▶ **Aim of the exercise**
Your task is to quote the records from their first line through the line containing "lemon | [782", with nothing added or left out.

▶ **Extracted entries**
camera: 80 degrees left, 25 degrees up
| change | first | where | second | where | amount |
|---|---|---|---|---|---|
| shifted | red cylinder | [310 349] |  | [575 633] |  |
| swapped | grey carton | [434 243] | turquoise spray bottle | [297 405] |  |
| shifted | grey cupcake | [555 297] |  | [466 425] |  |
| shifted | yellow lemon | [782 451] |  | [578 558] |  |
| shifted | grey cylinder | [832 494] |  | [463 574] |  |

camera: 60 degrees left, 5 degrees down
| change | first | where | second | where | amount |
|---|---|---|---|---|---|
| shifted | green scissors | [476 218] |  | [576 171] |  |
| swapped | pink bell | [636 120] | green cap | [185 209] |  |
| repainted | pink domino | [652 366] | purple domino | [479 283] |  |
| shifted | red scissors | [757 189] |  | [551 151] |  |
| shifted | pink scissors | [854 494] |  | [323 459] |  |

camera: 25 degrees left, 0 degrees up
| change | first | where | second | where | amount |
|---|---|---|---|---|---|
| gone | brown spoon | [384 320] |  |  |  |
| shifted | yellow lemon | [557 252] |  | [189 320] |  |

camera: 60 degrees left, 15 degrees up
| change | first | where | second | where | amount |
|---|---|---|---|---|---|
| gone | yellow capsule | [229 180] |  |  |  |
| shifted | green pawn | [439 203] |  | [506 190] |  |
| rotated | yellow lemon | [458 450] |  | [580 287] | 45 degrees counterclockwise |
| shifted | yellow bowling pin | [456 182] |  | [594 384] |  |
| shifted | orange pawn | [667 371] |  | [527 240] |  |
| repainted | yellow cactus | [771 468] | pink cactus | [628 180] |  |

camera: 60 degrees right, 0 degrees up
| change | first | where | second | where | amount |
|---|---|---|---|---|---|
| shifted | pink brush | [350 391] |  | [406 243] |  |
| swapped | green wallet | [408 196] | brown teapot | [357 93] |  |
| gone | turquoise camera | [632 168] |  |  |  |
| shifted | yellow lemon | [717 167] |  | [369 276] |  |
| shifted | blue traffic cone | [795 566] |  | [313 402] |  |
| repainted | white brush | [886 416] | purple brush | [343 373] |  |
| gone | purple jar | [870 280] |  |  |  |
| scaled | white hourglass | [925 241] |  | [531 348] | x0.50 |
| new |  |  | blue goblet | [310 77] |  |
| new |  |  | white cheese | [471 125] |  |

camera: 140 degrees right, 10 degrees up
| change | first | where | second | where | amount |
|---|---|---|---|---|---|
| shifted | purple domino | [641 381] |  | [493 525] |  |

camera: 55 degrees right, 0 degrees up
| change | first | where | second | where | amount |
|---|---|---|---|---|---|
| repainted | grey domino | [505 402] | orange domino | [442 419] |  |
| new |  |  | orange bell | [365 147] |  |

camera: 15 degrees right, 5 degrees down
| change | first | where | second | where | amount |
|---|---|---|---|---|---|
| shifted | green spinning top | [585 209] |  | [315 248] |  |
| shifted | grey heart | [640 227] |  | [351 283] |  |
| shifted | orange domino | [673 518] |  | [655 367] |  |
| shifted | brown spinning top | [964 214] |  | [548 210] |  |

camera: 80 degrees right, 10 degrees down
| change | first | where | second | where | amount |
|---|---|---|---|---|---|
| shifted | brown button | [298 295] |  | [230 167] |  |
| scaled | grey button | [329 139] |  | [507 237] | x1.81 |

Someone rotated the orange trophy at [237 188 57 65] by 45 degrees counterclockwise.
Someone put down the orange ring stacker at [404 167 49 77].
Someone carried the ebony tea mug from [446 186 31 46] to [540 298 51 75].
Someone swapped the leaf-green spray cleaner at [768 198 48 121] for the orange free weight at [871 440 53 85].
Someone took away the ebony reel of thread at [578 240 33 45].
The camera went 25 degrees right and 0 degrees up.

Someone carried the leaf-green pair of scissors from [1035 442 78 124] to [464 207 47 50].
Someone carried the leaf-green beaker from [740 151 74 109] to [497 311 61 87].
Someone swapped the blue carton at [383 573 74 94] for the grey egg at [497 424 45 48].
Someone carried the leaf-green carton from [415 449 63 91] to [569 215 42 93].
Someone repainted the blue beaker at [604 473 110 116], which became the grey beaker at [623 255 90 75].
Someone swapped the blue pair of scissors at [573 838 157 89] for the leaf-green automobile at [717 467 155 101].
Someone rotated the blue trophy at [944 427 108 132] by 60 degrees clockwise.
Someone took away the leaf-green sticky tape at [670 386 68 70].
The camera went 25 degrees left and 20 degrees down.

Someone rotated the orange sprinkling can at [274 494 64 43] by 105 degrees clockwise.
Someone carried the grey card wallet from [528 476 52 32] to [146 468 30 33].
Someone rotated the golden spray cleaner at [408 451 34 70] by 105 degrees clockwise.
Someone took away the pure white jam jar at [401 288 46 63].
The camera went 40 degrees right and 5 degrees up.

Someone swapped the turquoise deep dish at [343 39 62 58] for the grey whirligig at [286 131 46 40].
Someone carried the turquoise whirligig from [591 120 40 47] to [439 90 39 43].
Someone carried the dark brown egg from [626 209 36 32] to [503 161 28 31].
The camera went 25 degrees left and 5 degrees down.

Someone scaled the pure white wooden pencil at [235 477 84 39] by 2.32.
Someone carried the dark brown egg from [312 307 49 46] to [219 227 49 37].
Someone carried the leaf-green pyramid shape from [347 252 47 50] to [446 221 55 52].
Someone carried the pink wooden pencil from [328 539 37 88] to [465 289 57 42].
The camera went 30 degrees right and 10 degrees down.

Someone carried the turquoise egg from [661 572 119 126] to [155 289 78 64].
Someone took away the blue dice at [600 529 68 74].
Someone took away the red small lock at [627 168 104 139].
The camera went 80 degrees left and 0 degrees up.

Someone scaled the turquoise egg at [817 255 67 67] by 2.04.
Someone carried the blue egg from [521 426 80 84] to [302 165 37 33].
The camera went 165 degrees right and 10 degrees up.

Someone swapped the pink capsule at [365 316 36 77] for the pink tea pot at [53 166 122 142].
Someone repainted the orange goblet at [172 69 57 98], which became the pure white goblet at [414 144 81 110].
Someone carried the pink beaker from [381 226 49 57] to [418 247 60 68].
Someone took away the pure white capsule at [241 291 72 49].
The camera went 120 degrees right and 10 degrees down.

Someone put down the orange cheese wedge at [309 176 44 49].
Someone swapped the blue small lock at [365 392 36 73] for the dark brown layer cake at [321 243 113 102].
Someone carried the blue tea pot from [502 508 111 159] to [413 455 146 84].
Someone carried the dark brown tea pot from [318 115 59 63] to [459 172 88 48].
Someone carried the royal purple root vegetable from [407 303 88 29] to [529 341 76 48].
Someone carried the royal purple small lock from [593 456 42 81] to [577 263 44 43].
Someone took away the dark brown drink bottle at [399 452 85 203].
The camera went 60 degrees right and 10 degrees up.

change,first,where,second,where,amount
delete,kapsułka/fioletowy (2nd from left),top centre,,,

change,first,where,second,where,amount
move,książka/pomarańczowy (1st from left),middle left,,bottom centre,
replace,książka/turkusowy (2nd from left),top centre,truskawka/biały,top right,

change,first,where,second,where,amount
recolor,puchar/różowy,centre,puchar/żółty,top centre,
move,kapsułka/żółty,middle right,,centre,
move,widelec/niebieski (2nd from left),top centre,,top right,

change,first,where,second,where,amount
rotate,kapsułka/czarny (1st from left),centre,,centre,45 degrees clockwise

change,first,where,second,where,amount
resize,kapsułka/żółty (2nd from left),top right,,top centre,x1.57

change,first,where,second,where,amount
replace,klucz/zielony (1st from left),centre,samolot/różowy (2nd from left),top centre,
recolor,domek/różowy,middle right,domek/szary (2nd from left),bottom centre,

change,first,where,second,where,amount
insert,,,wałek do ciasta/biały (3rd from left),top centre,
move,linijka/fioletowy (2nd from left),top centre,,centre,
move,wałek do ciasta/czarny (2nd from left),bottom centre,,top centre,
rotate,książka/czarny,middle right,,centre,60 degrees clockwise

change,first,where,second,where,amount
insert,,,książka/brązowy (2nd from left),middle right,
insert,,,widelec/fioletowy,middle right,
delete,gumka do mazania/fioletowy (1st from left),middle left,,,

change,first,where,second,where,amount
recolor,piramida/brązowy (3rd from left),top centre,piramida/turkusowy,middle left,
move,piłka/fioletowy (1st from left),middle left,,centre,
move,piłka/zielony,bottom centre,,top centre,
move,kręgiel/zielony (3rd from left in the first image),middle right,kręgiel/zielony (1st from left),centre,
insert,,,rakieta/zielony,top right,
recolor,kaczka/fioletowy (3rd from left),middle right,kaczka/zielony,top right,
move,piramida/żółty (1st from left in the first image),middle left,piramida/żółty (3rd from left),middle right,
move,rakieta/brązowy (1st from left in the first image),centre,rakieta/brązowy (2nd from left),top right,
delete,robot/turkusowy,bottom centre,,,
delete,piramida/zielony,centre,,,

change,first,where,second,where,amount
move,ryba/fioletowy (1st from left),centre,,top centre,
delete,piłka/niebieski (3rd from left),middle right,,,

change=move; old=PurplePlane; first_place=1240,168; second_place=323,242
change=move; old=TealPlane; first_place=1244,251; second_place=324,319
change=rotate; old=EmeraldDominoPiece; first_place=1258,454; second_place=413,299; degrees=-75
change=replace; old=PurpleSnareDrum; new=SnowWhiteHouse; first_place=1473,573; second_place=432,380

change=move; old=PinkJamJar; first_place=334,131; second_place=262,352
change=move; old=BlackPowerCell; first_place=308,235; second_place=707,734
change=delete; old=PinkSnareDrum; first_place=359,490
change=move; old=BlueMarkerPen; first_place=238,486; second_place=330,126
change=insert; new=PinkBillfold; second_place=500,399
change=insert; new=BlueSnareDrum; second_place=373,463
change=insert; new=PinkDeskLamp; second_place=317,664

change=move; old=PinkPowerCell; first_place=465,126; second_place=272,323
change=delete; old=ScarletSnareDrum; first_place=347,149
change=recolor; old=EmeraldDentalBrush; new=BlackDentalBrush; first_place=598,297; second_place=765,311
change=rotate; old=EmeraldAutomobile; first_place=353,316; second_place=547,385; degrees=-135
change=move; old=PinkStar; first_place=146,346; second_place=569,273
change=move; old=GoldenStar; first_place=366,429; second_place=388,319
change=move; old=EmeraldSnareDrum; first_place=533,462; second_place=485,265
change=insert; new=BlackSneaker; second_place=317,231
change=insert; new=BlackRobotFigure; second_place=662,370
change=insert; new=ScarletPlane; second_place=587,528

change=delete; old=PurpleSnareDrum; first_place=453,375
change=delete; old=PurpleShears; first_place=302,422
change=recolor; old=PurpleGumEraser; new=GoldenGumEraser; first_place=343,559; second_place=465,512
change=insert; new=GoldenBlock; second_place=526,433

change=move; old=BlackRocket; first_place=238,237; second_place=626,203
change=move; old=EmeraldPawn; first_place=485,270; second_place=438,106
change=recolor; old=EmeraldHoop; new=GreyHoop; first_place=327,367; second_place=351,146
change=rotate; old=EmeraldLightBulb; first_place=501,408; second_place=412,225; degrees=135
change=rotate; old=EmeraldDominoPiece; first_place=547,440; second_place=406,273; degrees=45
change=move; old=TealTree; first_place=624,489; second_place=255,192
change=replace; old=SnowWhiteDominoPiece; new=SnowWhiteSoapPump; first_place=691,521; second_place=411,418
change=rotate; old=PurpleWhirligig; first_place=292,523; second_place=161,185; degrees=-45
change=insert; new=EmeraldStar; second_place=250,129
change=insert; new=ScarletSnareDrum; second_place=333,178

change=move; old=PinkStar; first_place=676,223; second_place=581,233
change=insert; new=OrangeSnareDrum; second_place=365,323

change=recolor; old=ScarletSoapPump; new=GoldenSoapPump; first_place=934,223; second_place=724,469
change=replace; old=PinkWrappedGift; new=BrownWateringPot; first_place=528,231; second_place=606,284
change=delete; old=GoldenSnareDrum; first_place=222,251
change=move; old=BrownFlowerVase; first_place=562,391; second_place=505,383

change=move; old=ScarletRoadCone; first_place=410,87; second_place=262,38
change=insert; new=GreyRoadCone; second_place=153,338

▶ **Reply**
camera: 80 degrees left, 25 degrees up
| change | first | where | second | where | amount |
|---|---|---|---|---|---|
| shifted | red cylinder | [310 349] |  | [575 633] |  |
| swapped | grey carton | [434 243] | turquoise spray bottle | [297 405] |  |
| shifted | grey cupcake | [555 297] |  | [466 425] |  |
| shifted | yellow lemon | [782 451] |  | [578 558] |  |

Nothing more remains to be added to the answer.